(Try it)
Search the data below for the line containing "yellow rocket [363,233,404,289] ->", then please set down that line and all remaining ones exactly as written.

Data records:
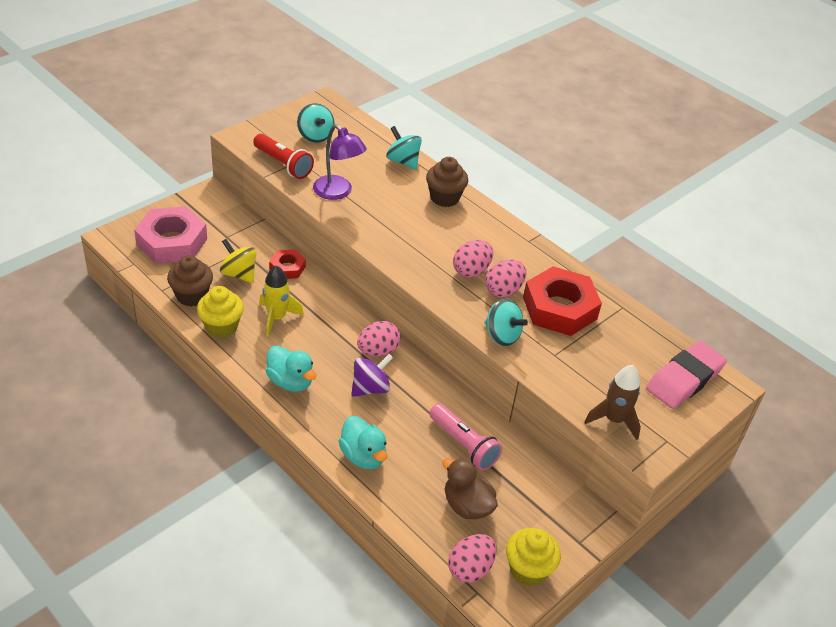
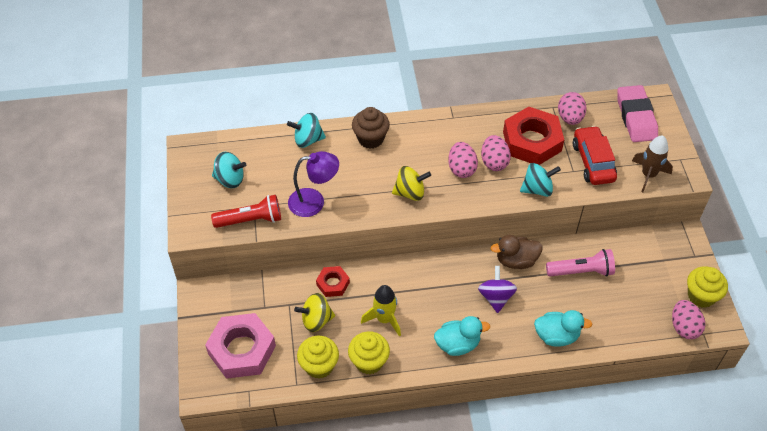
camera: 50 degrees left, 10 degrees up
brown cupcake [167,255,213,307] -> yellow cupcake [297,336,339,379]
pink egg [357,321,401,356] -> pink egg moved to [558,92,586,125]
brown duck [442,458,498,519] -> brown duck moved to [491,235,543,269]
none -> yellow spinning top [392,166,431,201]
none -> red car [573,126,617,185]

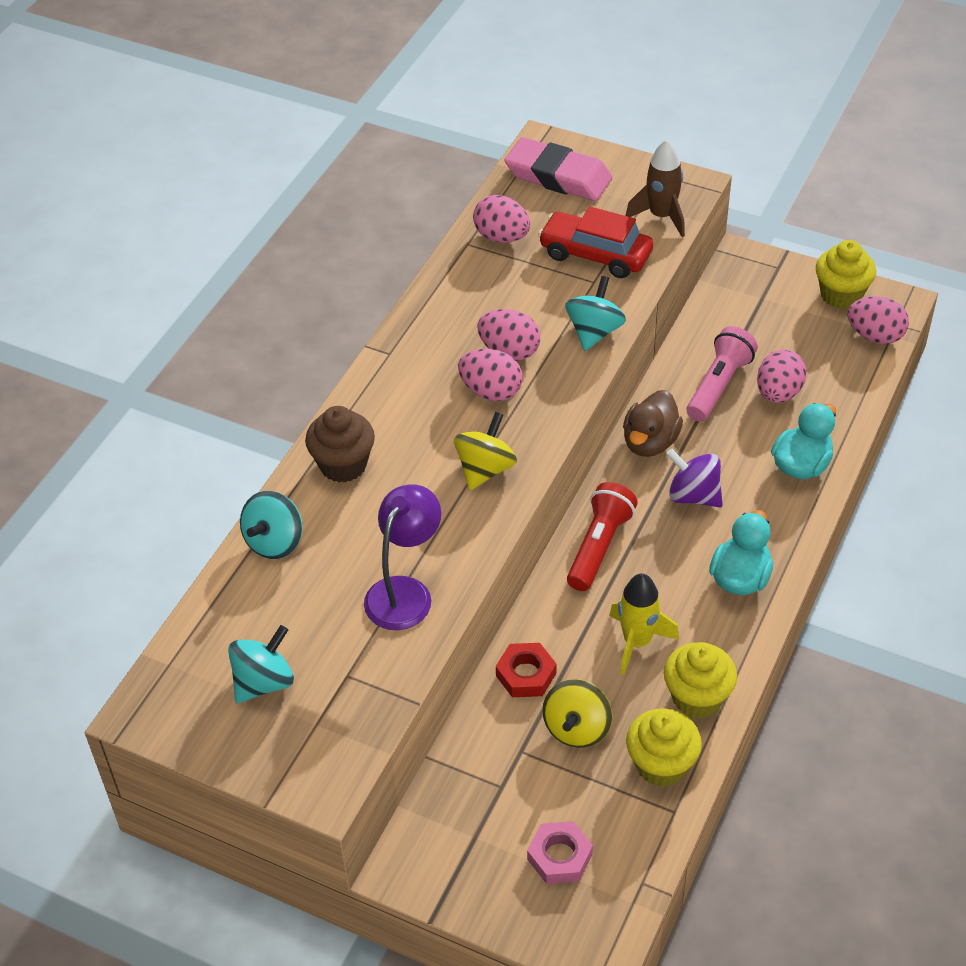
camera: 55 degrees left, 5 degrees down
pink nut [205,313,276,379] -> pink nut [527,821,593,884], size x0.51
red flashlight [211,195,281,228] -> red flashlight moved to [567,482,638,591]
red nut [503,107,564,165] -> none
none -> pink egg [757,349,807,403]

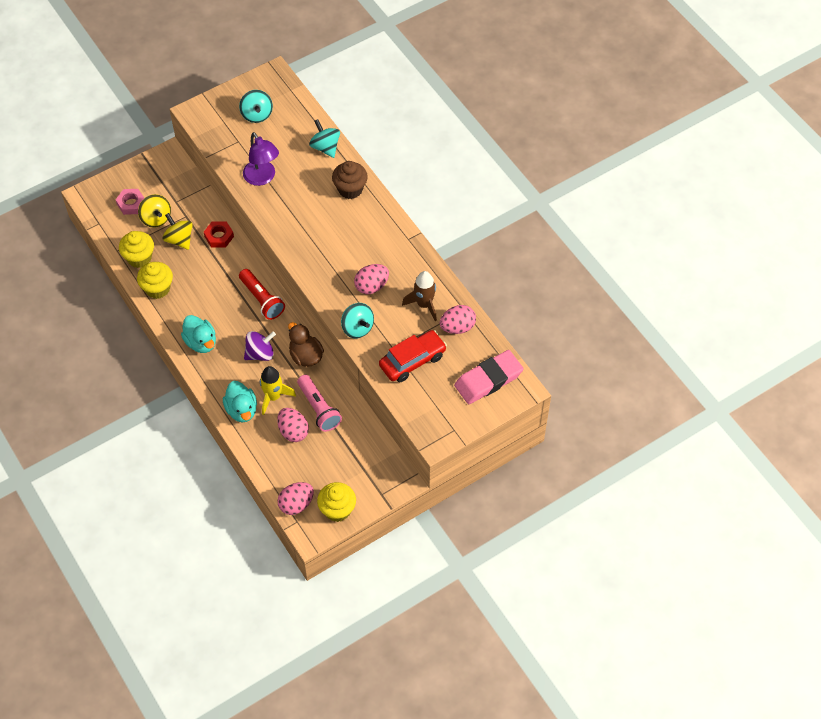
camera: 120 degrees right, 10 degrees up
yellow spinning top [454,412,517,490] -> yellow spinning top moved to [138,194,171,228]
pink egg [458,349,523,401] -> none
yellow rocket [609,573,679,675] -> yellow rocket moved to [260,366,296,415]
brown rocket [626,140,685,237] -> brown rocket moved to [402,271,437,321]

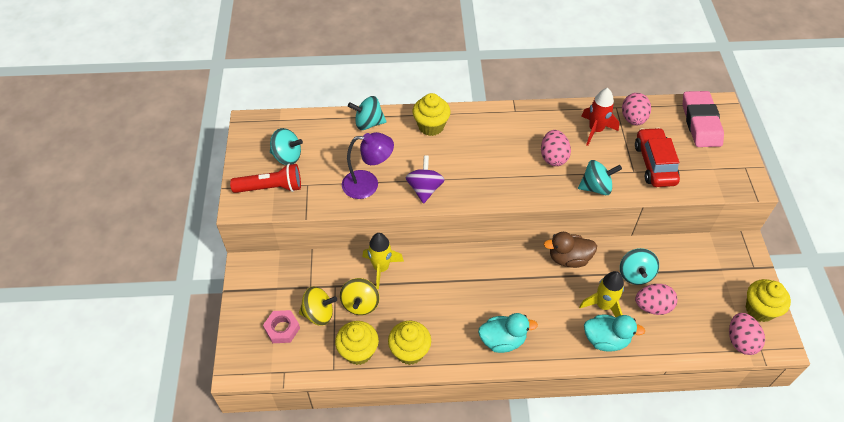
camera: 60 degrees left, 5 degrees down
yellow spinning top [162,213,193,250] -> yellow spinning top turned 75 degrees counterclockwise [340,278,380,315]
red nut [204,221,234,247] -> yellow rocket [363,233,404,289]
red flashlight [239,269,285,320] -> red flashlight moved to [230,164,301,193]
purple spinning top [244,331,276,361] -> purple spinning top moved to [405,156,445,204]
pink flashlight [297,375,342,432] -> turquoise spinning top [620,248,659,285]
brown cupcake [332,161,368,199] -> yellow cupcake [413,93,451,136]
brown rocket [402,271,437,321] -> red rocket [581,88,619,146]

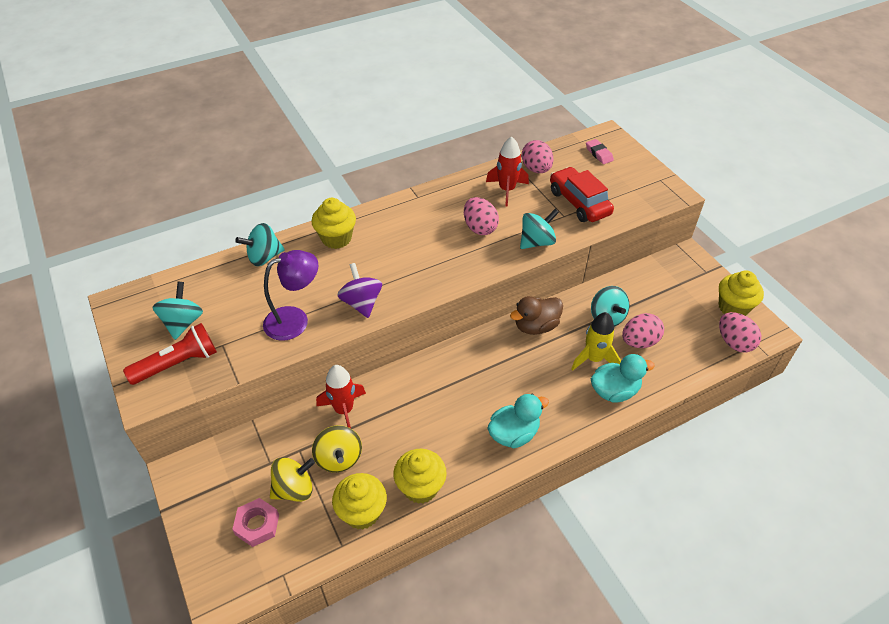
camera: 25 degrees left, 5 degrees down
turquoise spinning top [270,128,303,165] -> turquoise spinning top turned 75 degrees counterclockwise [152,282,203,340]
yellow rocket [363,233,404,289] -> red rocket [316,365,366,428]
pink eraser [683,91,724,147] -> pink eraser [586,139,614,164], size x0.48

(Answer to this problem)
yellow rocket [363,233,404,289] -> red rocket [316,365,366,428]
pink eraser [683,91,724,147] -> pink eraser [586,139,614,164], size x0.48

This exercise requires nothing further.